__Short problem__: In the data below, copy out the stretch from the line containing "Answer: (D)" through the line containing "(B) curtain", keeping every line unchanged.

__Records for the exercise__:
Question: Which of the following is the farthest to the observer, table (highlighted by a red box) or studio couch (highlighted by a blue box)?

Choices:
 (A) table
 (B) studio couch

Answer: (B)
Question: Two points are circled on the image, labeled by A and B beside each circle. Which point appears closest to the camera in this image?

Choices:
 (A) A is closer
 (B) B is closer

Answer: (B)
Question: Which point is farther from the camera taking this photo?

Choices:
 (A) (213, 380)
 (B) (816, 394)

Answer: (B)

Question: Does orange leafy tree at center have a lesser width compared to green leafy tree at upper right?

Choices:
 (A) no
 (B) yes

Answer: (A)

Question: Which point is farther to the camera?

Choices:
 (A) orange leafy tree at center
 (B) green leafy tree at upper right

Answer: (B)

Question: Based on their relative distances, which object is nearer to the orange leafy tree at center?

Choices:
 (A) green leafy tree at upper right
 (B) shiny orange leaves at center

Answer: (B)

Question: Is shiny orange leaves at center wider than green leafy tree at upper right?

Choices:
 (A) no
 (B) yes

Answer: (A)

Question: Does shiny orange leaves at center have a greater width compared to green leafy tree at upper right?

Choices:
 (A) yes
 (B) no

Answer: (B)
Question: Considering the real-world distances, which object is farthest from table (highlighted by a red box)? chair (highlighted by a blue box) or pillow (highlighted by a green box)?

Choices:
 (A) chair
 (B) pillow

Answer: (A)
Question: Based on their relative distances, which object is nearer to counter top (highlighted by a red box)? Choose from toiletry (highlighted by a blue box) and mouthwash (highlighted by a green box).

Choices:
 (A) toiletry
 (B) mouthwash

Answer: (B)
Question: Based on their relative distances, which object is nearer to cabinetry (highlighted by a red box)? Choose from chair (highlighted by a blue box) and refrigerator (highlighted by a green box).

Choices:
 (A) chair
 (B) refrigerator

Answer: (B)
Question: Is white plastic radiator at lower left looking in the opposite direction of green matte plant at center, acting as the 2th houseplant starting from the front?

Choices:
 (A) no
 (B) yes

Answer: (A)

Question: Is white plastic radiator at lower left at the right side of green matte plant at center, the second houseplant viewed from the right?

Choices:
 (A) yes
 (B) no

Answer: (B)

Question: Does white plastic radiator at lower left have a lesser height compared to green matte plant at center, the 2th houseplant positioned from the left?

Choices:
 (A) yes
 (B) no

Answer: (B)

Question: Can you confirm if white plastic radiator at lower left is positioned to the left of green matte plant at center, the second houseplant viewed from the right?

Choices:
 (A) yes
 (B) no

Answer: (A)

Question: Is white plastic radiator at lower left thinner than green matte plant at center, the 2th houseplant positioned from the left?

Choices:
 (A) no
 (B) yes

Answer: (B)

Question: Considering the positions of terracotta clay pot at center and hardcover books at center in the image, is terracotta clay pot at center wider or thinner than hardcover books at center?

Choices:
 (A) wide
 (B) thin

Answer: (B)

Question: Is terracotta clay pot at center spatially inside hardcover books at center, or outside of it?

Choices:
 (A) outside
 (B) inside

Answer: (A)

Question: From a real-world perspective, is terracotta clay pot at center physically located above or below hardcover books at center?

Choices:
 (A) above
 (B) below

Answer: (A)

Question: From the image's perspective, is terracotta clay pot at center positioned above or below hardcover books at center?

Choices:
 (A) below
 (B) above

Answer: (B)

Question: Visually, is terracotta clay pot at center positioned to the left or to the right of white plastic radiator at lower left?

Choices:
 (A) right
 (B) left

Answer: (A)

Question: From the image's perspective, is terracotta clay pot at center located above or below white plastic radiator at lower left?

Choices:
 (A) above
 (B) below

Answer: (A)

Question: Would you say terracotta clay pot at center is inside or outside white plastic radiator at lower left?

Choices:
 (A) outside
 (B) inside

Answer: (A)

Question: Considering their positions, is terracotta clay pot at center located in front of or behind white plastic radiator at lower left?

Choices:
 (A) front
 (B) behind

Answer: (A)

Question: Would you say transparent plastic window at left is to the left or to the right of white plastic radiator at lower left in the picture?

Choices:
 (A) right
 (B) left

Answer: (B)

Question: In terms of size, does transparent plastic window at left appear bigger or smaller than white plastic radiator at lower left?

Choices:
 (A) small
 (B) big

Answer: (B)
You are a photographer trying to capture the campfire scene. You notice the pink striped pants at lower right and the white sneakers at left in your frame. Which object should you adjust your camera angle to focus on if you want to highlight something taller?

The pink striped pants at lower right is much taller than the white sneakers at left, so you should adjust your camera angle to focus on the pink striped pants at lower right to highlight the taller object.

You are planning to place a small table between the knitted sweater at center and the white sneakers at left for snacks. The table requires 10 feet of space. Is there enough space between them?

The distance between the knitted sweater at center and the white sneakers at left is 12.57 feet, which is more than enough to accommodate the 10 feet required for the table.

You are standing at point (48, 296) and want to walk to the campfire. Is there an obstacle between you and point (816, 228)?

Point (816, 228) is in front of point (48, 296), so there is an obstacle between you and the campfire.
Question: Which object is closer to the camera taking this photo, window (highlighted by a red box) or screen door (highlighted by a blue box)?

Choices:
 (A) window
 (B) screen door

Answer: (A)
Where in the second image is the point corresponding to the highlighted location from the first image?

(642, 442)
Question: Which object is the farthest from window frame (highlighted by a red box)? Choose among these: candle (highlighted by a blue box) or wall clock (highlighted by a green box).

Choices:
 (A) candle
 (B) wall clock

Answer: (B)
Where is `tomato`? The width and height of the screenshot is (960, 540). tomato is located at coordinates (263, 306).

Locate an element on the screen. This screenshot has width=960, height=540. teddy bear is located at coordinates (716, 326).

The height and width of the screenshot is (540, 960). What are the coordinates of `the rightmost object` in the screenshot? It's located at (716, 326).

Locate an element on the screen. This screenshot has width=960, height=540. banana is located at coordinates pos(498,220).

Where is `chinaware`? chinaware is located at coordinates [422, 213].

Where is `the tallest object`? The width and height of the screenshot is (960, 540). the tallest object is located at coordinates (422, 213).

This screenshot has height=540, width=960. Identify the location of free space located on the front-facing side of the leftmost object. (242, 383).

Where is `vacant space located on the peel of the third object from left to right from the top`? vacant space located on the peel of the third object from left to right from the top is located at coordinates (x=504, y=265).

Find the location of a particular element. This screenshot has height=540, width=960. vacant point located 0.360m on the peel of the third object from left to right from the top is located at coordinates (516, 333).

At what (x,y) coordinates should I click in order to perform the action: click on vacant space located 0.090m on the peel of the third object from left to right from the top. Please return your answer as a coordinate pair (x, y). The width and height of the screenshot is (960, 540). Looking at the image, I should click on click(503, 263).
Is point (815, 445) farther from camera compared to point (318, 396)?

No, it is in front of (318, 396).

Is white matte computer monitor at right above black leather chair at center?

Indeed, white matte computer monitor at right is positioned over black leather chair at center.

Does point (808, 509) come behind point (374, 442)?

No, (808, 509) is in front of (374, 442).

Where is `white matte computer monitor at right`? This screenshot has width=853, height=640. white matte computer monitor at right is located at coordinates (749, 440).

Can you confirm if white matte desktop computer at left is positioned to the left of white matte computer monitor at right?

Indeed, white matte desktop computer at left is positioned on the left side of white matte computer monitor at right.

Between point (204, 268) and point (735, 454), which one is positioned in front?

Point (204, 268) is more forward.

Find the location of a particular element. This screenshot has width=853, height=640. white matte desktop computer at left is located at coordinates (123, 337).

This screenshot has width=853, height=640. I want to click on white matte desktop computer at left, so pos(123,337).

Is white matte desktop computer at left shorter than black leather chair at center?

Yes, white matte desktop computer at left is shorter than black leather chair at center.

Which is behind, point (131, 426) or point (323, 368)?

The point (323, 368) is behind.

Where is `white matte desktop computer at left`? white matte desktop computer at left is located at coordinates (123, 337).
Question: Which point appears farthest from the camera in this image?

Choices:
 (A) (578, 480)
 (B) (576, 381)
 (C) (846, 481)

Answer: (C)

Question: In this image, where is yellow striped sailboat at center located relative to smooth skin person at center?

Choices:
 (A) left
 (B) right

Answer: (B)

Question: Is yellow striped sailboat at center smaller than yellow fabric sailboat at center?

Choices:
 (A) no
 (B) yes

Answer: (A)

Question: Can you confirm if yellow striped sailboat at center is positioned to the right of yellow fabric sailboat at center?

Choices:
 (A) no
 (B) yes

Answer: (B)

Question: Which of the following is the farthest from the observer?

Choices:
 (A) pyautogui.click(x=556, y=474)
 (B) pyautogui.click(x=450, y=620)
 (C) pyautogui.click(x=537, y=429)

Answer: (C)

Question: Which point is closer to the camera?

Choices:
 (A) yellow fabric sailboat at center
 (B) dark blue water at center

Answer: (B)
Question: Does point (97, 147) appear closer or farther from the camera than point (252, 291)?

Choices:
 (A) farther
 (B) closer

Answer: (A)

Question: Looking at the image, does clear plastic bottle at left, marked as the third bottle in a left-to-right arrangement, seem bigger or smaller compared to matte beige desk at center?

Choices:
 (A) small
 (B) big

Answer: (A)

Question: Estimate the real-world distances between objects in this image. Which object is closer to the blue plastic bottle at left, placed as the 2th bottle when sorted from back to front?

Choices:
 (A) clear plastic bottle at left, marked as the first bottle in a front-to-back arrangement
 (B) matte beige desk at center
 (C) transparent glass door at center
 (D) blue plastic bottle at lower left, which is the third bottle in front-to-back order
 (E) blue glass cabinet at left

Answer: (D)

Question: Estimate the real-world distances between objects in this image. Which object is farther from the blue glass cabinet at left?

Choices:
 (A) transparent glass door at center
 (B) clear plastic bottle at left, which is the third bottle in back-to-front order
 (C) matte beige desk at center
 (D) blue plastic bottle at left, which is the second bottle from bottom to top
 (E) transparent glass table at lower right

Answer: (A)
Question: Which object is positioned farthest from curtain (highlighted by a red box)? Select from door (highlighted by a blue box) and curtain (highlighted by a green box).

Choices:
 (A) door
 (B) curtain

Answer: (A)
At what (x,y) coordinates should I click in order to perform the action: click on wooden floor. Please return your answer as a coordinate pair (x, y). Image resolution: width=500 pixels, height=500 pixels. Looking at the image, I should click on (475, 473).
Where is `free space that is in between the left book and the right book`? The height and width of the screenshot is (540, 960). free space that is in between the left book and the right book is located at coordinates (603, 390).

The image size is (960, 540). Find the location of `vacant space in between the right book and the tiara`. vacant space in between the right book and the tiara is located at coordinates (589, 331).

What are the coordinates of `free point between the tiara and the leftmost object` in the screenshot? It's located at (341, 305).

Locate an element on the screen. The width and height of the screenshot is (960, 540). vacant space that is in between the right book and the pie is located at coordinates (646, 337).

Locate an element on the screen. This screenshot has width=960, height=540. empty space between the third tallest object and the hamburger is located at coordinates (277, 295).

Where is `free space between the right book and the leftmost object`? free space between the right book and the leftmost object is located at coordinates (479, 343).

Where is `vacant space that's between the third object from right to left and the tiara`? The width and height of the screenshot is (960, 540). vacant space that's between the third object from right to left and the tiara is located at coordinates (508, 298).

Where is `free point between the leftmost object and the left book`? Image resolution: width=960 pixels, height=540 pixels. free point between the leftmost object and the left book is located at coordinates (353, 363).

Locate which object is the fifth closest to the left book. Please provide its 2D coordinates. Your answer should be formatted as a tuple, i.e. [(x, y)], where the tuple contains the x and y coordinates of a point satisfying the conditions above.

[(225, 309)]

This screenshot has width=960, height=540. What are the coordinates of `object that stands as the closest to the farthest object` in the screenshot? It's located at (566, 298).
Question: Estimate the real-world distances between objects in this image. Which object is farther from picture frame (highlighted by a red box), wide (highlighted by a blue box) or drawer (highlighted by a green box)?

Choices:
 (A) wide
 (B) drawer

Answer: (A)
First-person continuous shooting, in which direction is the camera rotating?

__Output for this exercise__:
Answer: (D)

Question: Estimate the real-world distances between objects in this image. Which object is farther from the blue glass cabinet at left?

Choices:
 (A) transparent glass door at center
 (B) clear plastic bottle at left, which is the third bottle in back-to-front order
 (C) matte beige desk at center
 (D) blue plastic bottle at left, which is the second bottle from bottom to top
 (E) transparent glass table at lower right

Answer: (A)
Question: Which object is positioned farthest from curtain (highlighted by a red box)? Select from door (highlighted by a blue box) and curtain (highlighted by a green box).

Choices:
 (A) door
 (B) curtain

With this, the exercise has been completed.